[Extracted records]
<<<<

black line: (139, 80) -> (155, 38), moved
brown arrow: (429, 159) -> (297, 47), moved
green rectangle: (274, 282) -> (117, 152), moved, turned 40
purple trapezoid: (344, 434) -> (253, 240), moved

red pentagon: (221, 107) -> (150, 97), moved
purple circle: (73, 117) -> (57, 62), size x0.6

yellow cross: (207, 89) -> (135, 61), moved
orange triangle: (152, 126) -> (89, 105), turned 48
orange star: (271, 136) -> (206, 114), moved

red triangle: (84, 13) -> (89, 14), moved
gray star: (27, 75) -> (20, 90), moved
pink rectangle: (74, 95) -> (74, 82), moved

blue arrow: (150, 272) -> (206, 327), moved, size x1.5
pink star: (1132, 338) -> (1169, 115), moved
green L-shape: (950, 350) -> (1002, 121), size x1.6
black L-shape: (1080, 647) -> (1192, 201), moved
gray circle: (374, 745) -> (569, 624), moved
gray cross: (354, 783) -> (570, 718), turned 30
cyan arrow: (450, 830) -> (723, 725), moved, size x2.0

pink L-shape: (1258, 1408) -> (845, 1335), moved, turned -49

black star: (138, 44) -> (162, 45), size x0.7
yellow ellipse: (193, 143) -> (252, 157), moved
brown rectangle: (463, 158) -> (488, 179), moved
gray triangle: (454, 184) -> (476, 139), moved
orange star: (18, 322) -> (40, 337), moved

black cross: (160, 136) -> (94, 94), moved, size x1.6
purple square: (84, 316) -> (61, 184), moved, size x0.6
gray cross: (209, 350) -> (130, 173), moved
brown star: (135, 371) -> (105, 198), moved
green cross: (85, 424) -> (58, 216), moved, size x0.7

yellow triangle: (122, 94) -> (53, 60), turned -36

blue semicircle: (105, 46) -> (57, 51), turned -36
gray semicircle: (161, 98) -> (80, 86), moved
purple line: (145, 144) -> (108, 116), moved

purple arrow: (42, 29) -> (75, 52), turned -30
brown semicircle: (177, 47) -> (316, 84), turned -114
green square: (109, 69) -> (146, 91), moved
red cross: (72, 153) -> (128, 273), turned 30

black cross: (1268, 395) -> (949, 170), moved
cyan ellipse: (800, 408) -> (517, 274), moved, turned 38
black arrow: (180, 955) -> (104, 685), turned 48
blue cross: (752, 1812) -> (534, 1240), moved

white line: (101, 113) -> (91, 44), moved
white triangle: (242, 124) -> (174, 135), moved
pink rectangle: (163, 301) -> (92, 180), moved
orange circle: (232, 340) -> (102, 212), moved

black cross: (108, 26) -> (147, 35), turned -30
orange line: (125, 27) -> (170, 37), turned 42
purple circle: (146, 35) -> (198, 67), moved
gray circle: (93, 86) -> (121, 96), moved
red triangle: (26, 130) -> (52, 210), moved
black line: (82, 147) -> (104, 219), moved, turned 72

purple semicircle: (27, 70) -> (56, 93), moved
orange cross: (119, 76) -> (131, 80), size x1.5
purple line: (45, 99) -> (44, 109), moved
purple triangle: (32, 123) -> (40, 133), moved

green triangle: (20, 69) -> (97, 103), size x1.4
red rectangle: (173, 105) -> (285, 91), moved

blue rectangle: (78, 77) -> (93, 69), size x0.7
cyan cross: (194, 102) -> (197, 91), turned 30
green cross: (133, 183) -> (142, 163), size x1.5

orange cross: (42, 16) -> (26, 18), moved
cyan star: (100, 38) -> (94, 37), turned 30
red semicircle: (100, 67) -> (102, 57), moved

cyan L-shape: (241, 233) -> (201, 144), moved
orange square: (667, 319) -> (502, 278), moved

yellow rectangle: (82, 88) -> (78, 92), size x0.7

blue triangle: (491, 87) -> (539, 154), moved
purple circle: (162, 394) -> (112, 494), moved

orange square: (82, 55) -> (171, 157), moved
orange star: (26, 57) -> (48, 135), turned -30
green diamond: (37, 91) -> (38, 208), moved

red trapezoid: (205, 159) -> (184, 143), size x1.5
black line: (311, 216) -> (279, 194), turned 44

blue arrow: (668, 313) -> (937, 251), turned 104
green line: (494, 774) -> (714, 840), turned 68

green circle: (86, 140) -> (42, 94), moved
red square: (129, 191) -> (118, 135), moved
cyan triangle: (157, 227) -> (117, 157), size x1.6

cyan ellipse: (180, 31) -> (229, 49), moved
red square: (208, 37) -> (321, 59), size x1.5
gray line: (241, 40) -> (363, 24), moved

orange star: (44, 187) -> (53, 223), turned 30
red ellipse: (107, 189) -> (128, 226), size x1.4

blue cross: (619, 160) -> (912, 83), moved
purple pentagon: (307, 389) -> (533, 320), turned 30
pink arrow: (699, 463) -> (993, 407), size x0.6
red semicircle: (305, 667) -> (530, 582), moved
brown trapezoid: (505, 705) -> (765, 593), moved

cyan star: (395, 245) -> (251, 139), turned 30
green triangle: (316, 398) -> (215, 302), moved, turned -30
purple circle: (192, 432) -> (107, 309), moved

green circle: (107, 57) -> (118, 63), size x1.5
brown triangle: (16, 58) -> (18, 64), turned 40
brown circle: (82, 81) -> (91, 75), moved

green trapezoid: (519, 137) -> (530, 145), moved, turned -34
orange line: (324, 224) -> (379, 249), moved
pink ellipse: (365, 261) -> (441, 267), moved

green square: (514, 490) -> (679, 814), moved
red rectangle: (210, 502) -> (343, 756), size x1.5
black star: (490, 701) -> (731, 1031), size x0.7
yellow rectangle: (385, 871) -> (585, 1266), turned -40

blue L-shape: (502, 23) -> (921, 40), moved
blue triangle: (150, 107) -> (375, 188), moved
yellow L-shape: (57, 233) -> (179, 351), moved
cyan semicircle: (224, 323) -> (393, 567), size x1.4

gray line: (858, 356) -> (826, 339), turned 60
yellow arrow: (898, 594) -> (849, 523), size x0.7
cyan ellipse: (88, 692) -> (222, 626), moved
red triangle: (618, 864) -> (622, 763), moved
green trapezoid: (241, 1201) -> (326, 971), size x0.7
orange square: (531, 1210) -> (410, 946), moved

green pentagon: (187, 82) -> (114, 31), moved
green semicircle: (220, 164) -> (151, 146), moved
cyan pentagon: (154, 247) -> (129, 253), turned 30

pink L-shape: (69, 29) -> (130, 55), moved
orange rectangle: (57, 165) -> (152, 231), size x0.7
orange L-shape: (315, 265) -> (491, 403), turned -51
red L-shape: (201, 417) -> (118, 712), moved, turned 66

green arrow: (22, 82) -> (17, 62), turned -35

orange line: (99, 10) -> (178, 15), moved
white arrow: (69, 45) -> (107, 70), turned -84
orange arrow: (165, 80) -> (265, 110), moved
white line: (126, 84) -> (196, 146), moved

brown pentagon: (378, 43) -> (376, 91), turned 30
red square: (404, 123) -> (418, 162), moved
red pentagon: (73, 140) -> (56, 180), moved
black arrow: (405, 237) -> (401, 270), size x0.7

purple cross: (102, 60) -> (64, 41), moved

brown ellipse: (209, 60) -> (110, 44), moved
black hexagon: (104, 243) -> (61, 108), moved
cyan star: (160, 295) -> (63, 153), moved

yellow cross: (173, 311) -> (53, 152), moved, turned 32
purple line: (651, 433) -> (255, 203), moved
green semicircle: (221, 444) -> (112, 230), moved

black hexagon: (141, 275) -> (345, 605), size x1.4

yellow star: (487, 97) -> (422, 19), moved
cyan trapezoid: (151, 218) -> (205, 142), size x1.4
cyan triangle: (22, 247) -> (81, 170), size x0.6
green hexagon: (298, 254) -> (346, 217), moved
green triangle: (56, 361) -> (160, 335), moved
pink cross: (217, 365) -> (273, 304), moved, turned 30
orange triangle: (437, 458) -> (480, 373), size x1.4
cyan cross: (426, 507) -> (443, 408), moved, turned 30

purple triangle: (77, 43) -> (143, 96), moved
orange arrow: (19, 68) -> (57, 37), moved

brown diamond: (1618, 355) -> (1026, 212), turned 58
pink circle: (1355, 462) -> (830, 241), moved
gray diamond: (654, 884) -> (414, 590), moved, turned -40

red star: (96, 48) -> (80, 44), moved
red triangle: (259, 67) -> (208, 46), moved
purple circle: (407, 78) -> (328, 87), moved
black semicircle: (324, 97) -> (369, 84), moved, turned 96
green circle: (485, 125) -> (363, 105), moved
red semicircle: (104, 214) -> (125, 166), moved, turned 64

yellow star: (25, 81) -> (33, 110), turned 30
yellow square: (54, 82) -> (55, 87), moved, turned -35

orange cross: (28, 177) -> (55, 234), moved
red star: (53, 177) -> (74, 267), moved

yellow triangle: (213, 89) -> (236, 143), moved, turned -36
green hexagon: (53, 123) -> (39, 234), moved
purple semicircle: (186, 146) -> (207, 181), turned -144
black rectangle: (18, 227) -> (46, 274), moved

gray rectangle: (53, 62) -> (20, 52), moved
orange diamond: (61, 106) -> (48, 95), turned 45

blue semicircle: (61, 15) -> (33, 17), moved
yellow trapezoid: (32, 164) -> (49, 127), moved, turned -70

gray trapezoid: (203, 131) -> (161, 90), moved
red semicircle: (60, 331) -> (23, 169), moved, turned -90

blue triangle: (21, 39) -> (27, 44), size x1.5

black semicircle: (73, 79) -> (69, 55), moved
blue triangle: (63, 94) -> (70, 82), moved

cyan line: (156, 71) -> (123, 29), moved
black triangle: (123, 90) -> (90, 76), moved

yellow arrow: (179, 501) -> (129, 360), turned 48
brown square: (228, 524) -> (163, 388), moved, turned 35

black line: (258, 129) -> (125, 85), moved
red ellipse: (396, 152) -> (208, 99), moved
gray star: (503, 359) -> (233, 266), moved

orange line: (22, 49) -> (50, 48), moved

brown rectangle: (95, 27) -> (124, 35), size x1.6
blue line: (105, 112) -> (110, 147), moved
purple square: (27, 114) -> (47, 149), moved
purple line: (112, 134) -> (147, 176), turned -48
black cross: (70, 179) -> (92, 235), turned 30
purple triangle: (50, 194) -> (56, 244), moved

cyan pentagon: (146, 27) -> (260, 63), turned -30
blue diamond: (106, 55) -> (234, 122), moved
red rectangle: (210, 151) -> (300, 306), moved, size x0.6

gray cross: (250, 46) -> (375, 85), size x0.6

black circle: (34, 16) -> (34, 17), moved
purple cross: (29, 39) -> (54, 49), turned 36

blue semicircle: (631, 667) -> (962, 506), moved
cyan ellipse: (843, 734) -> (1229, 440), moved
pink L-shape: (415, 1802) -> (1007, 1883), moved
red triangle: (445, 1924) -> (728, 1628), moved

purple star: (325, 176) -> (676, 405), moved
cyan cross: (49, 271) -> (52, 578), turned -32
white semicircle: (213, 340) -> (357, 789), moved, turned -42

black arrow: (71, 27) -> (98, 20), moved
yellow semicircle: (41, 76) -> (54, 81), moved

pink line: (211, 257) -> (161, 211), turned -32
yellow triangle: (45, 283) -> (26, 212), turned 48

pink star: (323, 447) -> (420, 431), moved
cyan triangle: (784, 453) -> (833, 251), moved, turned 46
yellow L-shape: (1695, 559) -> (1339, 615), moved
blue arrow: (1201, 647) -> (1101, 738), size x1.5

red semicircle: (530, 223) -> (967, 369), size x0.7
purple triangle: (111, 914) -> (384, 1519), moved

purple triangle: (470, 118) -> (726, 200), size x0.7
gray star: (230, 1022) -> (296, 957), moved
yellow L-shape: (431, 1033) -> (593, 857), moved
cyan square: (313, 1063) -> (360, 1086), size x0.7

>>>>

▸ **Task brief**: Could you retype exactly the lines above, starting at the line that contains "brown circle: (82, 81) -> (91, 75), moved" and ending at the line that contains "red square: (404, 123) -> (418, 162), moved", and nothing more?

▸ **Response area**:
brown circle: (82, 81) -> (91, 75), moved

green trapezoid: (519, 137) -> (530, 145), moved, turned -34
orange line: (324, 224) -> (379, 249), moved
pink ellipse: (365, 261) -> (441, 267), moved

green square: (514, 490) -> (679, 814), moved
red rectangle: (210, 502) -> (343, 756), size x1.5
black star: (490, 701) -> (731, 1031), size x0.7
yellow rectangle: (385, 871) -> (585, 1266), turned -40

blue L-shape: (502, 23) -> (921, 40), moved
blue triangle: (150, 107) -> (375, 188), moved
yellow L-shape: (57, 233) -> (179, 351), moved
cyan semicircle: (224, 323) -> (393, 567), size x1.4

gray line: (858, 356) -> (826, 339), turned 60
yellow arrow: (898, 594) -> (849, 523), size x0.7
cyan ellipse: (88, 692) -> (222, 626), moved
red triangle: (618, 864) -> (622, 763), moved
green trapezoid: (241, 1201) -> (326, 971), size x0.7
orange square: (531, 1210) -> (410, 946), moved

green pentagon: (187, 82) -> (114, 31), moved
green semicircle: (220, 164) -> (151, 146), moved
cyan pentagon: (154, 247) -> (129, 253), turned 30

pink L-shape: (69, 29) -> (130, 55), moved
orange rectangle: (57, 165) -> (152, 231), size x0.7
orange L-shape: (315, 265) -> (491, 403), turned -51
red L-shape: (201, 417) -> (118, 712), moved, turned 66

green arrow: (22, 82) -> (17, 62), turned -35

orange line: (99, 10) -> (178, 15), moved
white arrow: (69, 45) -> (107, 70), turned -84
orange arrow: (165, 80) -> (265, 110), moved
white line: (126, 84) -> (196, 146), moved

brown pentagon: (378, 43) -> (376, 91), turned 30
red square: (404, 123) -> (418, 162), moved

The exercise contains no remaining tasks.